═════ RECORDS FOR PROCESSING

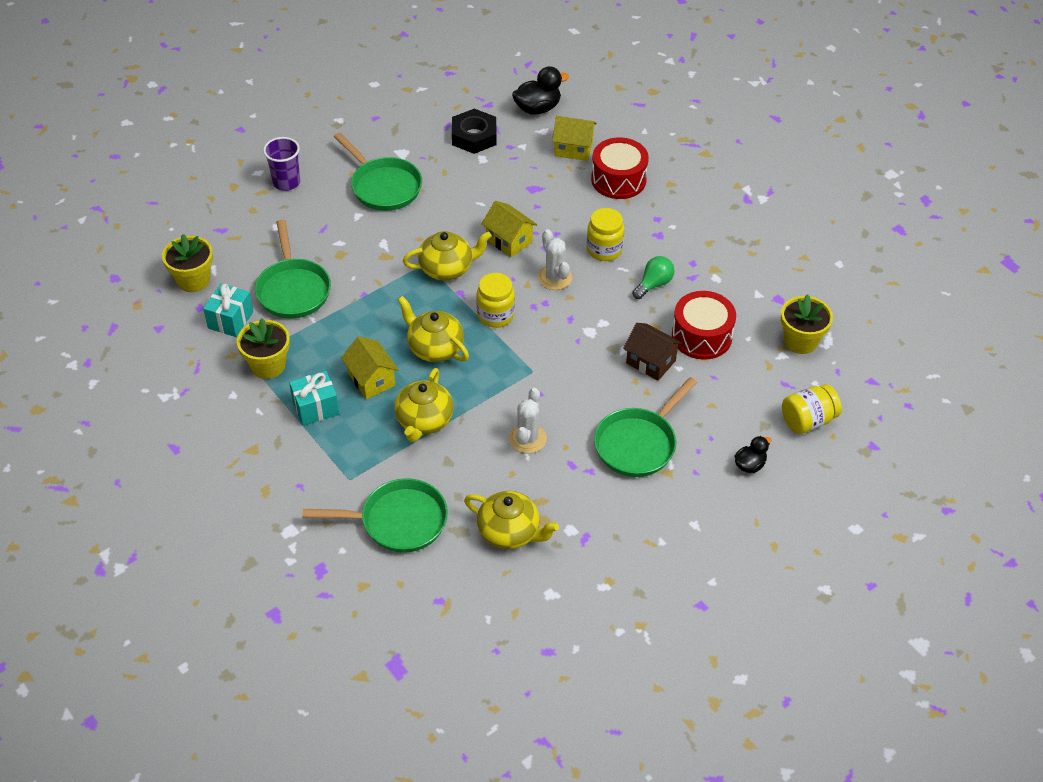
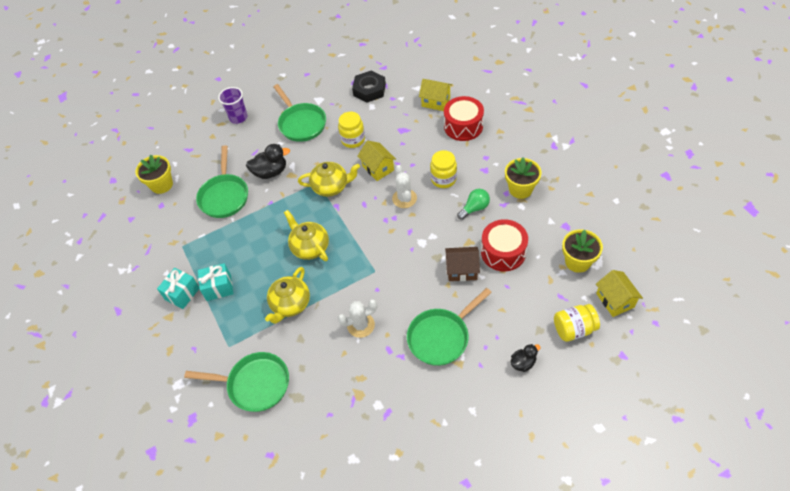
camera: 15 degrees right, 5 degrees up
turquoise gift [203,283,253,337] -> turquoise gift moved to [157,268,199,309]
yellow flower pot [237,318,290,379] -> yellow flower pot moved to [505,157,542,199]
yellow house [341,336,399,399] -> yellow house moved to [596,270,643,317]
yellow teapot [464,491,559,549] -> none
yellow jar [476,273,515,328] -> yellow jar moved to [338,112,365,148]
white cactus [509,388,547,454] -> white cactus turned 45 degrees clockwise [338,300,377,338]
black duck [512,66,569,115] -> black duck moved to [246,144,290,179]
brown house [623,323,682,381] -> brown house turned 45 degrees counterclockwise [445,247,480,281]

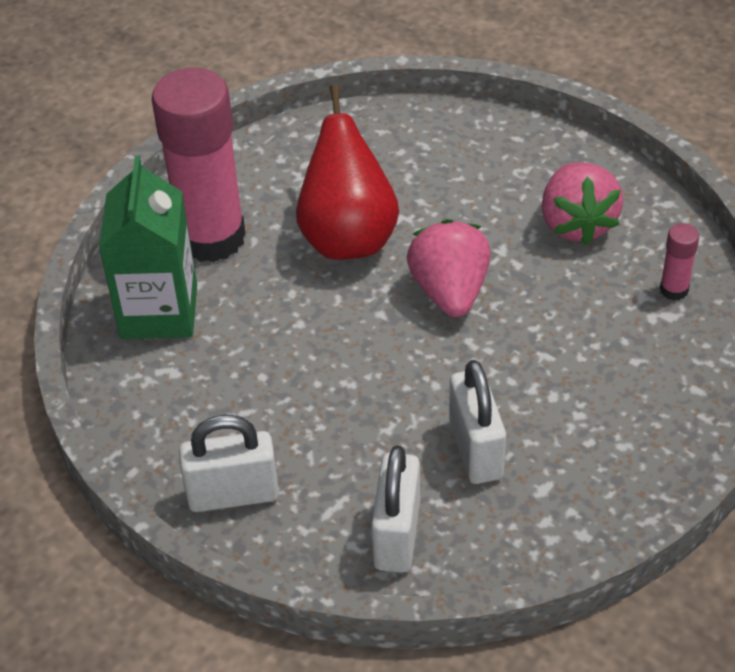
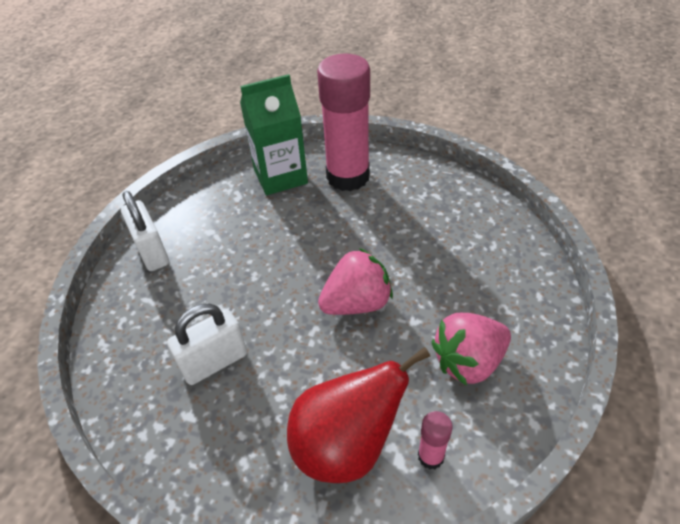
camera: 70 degrees right, 0 degrees up
red pear [296,84,399,260] -> red pear moved to [287,347,430,483]
white padlock [371,446,420,573] -> none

══════════

▶ **YOUR TASK**
Copy nothing but the lines from the first one in the listing through the line with "red pear [296,84,399,260]", and omit the pictures.

▶ **EXPECTED ANSWER**
camera: 15 degrees right, 5 degrees up
turquoise gift [203,283,253,337] -> turquoise gift moved to [157,268,199,309]
yellow flower pot [237,318,290,379] -> yellow flower pot moved to [505,157,542,199]
yellow house [341,336,399,399] -> yellow house moved to [596,270,643,317]
yellow teapot [464,491,559,549] -> none
yellow jar [476,273,515,328] -> yellow jar moved to [338,112,365,148]
white cactus [509,388,547,454] -> white cactus turned 45 degrees clockwise [338,300,377,338]
black duck [512,66,569,115] -> black duck moved to [246,144,290,179]
brown house [623,323,682,381] -> brown house turned 45 degrees counterclockwise [445,247,480,281]

camera: 70 degrees right, 0 degrees up
red pear [296,84,399,260] -> red pear moved to [287,347,430,483]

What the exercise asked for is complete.